START RECORDS TO USE

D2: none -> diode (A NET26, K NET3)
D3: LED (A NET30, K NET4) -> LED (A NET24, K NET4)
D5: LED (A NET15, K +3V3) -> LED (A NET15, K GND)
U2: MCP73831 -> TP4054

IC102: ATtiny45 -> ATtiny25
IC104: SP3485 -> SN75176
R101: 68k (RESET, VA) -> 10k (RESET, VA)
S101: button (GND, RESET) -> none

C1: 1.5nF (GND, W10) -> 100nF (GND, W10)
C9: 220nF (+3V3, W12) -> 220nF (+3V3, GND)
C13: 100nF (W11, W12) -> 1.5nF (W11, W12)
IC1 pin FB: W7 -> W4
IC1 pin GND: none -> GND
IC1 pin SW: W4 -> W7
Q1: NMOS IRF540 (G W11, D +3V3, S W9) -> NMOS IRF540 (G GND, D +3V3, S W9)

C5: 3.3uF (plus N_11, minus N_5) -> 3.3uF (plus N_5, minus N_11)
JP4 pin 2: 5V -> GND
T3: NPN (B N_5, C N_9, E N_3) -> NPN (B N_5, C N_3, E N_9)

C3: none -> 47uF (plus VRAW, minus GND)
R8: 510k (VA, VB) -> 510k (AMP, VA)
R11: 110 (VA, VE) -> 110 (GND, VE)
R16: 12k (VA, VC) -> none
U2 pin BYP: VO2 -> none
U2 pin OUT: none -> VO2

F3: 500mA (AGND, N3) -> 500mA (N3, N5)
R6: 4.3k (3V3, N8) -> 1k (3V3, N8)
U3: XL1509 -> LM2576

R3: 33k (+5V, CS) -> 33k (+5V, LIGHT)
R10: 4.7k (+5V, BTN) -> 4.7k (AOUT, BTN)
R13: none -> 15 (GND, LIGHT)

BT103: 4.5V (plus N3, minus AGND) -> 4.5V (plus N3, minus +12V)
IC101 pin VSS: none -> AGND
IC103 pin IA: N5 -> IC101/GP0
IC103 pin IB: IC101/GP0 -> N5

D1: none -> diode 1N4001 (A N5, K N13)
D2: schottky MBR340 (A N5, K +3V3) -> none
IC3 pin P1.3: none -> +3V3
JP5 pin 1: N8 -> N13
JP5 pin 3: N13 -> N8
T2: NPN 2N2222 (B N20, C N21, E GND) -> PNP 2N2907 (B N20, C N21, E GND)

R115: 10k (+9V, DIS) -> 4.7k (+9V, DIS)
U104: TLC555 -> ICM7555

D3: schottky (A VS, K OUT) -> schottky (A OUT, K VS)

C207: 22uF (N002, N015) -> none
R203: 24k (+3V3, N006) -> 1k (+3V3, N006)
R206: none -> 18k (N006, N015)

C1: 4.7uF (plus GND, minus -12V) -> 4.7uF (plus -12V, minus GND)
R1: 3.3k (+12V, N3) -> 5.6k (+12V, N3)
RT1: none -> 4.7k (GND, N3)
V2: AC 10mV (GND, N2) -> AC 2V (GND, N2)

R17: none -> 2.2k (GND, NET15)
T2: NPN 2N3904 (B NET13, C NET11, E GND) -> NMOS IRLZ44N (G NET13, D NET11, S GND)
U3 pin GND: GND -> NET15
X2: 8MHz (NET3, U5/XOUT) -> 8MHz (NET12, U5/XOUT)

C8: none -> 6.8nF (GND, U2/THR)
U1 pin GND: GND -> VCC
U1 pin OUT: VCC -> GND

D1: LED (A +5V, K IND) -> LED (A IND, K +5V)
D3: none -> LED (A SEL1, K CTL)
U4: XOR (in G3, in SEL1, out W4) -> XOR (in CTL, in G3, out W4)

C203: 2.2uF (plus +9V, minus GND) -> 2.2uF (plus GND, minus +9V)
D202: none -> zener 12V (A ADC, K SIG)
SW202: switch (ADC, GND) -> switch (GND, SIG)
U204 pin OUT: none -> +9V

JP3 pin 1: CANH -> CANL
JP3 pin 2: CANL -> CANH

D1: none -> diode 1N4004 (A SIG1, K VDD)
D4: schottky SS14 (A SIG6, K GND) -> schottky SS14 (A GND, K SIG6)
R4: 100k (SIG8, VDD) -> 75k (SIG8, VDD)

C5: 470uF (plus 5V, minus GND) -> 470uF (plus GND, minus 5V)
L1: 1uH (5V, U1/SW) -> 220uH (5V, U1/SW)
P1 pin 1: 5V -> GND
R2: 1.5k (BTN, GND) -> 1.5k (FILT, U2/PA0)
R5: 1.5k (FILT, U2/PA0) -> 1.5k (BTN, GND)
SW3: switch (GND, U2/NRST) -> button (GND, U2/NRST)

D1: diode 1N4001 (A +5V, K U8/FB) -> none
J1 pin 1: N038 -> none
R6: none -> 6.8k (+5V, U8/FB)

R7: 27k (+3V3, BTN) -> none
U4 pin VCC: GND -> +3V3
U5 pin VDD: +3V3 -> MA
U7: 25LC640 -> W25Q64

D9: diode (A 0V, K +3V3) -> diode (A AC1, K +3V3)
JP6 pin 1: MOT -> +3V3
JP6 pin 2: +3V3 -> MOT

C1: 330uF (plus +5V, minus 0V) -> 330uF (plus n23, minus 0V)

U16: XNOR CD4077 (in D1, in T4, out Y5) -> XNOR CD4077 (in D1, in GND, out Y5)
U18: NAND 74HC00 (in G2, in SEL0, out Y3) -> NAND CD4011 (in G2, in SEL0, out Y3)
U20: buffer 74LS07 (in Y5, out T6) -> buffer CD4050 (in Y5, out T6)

END RECORDS TO USE

TASK STATEMENT:
Scan the entries above for the string "NMOS" and copy each line containing it.

EXERCISE RESULT:
Q1: NMOS IRF540 (G W11, D +3V3, S W9) -> NMOS IRF540 (G GND, D +3V3, S W9)
T2: NPN 2N3904 (B NET13, C NET11, E GND) -> NMOS IRLZ44N (G NET13, D NET11, S GND)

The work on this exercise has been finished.